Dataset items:
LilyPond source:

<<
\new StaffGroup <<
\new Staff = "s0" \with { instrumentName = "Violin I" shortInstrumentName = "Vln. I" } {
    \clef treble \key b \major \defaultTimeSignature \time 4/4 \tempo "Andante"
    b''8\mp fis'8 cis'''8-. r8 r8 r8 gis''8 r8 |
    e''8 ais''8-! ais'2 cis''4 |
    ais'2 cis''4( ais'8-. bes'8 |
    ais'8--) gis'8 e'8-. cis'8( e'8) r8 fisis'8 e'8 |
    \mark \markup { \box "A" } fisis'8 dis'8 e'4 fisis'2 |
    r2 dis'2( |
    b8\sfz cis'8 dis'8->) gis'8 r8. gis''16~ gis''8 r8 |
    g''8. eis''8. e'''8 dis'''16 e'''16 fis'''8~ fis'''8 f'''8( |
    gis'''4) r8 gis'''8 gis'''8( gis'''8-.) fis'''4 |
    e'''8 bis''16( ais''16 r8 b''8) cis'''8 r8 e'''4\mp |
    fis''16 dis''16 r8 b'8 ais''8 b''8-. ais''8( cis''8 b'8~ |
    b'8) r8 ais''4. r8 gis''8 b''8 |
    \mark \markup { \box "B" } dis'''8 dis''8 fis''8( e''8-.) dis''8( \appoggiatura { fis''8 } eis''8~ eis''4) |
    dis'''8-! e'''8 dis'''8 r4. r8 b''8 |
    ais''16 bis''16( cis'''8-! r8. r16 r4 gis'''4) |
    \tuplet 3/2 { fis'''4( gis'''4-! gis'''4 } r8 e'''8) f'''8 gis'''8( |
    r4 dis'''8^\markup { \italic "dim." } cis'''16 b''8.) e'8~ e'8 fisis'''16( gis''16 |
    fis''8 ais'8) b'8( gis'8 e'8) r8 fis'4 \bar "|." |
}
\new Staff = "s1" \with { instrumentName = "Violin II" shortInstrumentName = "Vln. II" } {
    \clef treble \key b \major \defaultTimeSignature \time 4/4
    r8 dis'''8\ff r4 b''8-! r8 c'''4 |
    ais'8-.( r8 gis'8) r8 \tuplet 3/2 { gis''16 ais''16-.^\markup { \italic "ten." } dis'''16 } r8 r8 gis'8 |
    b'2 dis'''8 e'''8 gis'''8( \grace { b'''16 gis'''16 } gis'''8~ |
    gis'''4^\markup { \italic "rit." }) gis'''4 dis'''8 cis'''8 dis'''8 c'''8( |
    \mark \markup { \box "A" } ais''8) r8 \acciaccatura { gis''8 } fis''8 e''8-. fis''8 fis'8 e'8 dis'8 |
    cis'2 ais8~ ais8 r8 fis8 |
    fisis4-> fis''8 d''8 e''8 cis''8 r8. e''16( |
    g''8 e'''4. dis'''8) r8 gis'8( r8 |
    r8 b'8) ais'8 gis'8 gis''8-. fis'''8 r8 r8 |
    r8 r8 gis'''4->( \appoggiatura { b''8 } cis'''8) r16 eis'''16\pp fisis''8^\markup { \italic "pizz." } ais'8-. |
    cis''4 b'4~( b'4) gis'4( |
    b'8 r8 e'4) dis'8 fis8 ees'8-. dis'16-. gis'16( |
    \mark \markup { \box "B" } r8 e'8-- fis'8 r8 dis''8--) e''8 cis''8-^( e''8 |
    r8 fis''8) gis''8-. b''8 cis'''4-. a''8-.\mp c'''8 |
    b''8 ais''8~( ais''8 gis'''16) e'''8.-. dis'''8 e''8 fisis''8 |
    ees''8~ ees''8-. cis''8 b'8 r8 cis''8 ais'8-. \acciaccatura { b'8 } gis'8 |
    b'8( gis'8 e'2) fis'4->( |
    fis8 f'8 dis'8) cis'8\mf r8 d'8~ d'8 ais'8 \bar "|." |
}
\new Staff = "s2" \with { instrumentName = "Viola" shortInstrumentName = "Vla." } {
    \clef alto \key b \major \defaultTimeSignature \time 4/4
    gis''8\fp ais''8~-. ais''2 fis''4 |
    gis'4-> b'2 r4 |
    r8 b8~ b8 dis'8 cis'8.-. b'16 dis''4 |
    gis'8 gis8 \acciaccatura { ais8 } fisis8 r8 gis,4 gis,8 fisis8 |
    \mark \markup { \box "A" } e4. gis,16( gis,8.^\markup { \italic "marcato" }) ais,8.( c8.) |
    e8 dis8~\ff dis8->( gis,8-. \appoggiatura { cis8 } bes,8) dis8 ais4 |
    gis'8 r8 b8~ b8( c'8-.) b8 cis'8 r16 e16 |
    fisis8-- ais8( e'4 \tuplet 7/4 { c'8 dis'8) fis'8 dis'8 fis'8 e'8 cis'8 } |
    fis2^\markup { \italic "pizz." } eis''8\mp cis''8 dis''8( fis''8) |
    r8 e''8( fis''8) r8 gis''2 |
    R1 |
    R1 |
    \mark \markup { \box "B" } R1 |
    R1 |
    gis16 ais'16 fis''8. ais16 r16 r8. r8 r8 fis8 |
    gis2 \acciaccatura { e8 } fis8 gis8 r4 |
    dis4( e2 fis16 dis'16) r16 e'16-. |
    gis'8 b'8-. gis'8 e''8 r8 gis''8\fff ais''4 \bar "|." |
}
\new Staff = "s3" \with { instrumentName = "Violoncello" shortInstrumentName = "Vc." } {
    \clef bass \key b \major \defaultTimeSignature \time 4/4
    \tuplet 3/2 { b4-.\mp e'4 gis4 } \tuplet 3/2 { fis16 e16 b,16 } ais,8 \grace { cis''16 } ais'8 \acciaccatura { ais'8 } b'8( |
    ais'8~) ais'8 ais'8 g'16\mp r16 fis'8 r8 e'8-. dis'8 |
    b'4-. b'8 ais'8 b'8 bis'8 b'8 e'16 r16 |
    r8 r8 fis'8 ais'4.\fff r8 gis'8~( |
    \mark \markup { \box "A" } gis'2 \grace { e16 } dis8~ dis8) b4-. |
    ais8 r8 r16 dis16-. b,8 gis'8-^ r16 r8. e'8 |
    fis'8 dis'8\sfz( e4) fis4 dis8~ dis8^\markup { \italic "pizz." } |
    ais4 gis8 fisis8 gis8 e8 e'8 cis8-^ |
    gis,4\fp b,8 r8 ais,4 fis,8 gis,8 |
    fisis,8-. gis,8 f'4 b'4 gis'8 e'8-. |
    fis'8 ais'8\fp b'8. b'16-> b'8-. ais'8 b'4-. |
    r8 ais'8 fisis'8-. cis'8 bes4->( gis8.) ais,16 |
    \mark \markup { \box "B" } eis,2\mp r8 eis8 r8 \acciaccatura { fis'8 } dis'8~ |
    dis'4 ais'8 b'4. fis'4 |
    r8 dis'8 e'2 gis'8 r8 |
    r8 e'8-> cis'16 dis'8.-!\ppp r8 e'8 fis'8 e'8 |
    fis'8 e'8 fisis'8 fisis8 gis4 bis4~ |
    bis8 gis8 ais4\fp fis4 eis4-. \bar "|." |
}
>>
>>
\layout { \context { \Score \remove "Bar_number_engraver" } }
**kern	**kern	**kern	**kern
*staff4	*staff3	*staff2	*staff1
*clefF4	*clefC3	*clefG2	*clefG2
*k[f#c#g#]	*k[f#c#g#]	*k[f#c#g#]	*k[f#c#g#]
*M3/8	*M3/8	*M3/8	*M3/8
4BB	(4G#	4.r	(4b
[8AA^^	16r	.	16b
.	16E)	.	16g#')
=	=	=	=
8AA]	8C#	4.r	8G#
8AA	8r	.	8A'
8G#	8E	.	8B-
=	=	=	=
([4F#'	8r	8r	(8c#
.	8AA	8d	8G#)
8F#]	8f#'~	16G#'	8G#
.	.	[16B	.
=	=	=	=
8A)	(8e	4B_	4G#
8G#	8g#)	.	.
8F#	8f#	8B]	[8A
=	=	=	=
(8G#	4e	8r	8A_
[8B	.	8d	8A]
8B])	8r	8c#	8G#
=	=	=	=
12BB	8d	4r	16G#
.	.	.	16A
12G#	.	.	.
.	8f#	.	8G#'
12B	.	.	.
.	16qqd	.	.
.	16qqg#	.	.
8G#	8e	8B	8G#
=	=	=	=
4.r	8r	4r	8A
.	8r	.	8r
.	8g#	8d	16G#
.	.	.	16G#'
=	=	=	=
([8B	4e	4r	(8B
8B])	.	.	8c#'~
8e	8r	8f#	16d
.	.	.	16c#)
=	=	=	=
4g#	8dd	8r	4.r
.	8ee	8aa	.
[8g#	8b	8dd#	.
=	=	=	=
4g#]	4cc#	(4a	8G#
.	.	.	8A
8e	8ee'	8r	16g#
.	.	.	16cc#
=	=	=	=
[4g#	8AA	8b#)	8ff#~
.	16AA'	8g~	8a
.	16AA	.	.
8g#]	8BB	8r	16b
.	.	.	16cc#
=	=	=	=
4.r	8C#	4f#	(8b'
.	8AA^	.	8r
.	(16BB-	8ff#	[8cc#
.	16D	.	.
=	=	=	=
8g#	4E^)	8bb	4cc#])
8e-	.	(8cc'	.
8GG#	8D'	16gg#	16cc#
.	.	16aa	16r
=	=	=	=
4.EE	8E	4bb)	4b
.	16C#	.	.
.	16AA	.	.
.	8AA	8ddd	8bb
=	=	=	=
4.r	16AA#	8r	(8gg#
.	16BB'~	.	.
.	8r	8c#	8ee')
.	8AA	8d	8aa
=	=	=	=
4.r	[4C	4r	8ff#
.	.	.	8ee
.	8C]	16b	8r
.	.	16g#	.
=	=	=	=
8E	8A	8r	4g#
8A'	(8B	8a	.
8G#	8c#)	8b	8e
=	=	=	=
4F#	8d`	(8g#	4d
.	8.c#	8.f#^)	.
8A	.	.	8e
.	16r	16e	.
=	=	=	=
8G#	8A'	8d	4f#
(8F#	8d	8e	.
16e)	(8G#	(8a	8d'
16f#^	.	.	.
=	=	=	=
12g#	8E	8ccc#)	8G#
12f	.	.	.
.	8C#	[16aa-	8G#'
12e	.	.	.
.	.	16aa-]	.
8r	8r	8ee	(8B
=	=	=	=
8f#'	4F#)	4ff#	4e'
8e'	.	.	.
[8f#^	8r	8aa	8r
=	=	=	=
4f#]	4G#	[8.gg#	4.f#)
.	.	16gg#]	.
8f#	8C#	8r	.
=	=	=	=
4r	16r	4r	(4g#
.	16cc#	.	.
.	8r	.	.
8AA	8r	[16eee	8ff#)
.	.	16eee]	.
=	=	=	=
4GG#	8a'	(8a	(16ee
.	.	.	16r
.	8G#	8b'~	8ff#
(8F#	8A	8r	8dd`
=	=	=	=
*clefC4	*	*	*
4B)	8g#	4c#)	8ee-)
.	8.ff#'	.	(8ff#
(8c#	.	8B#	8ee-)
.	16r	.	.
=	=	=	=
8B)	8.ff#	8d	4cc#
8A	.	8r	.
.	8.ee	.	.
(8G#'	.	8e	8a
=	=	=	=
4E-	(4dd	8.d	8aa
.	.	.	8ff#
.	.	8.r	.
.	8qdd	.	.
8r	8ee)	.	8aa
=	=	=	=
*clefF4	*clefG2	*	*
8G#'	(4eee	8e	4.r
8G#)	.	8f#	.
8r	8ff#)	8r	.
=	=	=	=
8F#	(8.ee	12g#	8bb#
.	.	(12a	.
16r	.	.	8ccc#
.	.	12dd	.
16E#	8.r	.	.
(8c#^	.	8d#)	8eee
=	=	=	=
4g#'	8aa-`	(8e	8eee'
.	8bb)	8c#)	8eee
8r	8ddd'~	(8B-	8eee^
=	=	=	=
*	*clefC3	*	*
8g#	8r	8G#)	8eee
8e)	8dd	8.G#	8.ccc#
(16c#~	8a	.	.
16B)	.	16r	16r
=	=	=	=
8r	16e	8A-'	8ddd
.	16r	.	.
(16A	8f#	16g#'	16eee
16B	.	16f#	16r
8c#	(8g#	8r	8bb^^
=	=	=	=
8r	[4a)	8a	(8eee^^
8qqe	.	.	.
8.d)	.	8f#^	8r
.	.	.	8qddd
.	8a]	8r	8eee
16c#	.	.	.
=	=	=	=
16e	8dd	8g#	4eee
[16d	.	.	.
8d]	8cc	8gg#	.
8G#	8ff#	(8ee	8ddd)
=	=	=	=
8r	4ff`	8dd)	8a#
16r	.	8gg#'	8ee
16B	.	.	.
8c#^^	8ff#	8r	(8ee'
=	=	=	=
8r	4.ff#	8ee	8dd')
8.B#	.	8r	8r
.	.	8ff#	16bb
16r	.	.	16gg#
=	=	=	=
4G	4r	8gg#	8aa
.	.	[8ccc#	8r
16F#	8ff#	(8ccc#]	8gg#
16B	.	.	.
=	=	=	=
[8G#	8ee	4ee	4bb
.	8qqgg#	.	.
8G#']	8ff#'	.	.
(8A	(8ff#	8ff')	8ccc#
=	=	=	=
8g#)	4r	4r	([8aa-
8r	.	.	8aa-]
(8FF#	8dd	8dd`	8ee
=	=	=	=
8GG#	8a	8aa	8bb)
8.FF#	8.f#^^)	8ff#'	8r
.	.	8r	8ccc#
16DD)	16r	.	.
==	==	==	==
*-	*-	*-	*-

● EXERCISE BRIEF:
Count the lines in the data above that contain the string "grace", where case counts, and reply with only the number.

● THE RESPONSE:
3